## Brief:
From the line with "new: leaf-green domino piece <773,218>" down to the final line of the material, please transcribe everything exactly, but leave the pictures out.

## Data extracts:

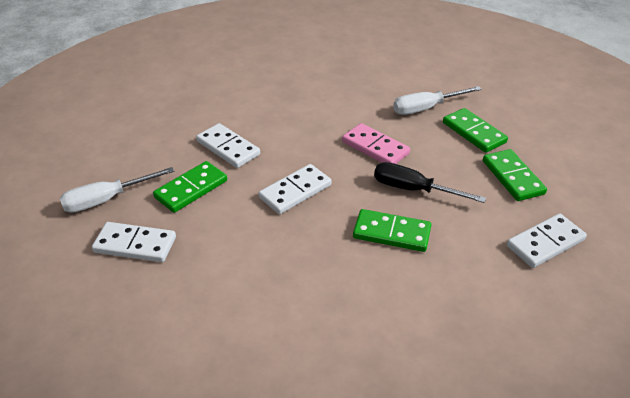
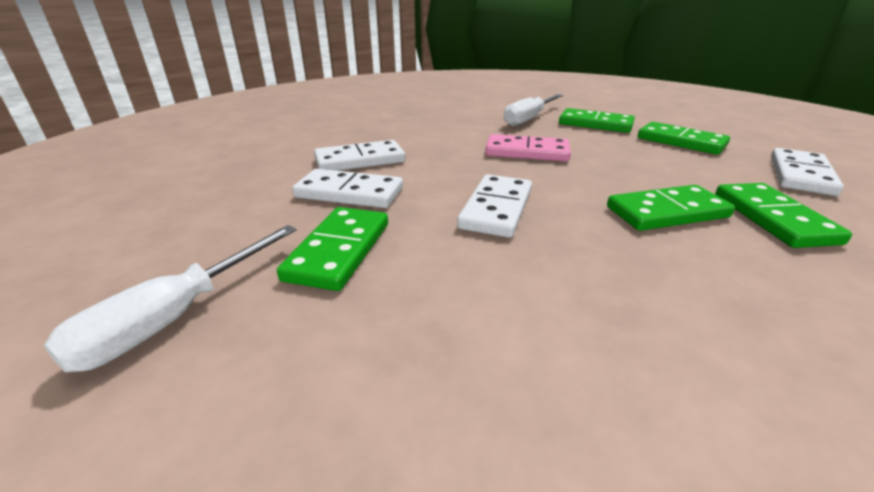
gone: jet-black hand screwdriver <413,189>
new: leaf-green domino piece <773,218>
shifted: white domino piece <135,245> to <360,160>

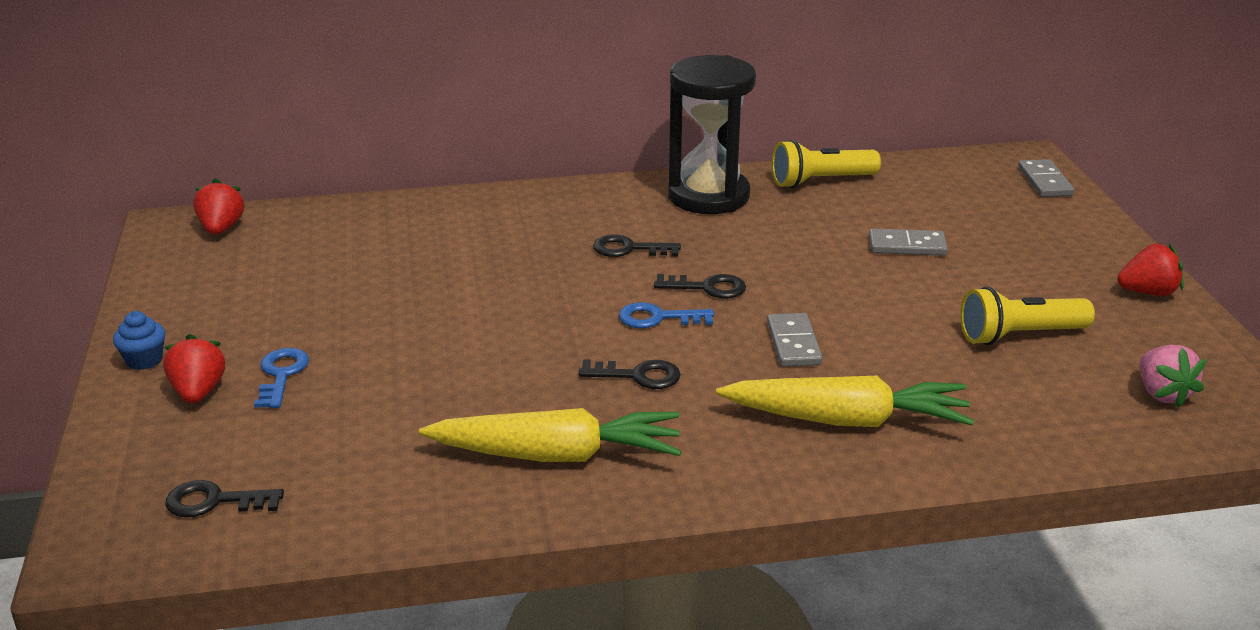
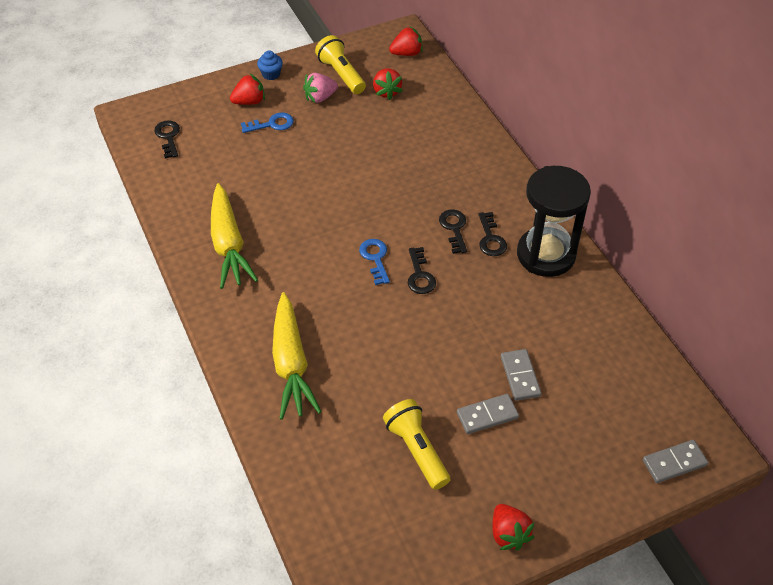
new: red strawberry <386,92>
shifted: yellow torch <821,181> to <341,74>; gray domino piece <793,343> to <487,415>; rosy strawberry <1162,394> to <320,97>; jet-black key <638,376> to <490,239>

## Answer to the exercise:
new: leaf-green domino piece <773,218>
shifted: white domino piece <135,245> to <360,160>

new: red strawberry <386,92>
shifted: yellow torch <821,181> to <341,74>; gray domino piece <793,343> to <487,415>; rosy strawberry <1162,394> to <320,97>; jet-black key <638,376> to <490,239>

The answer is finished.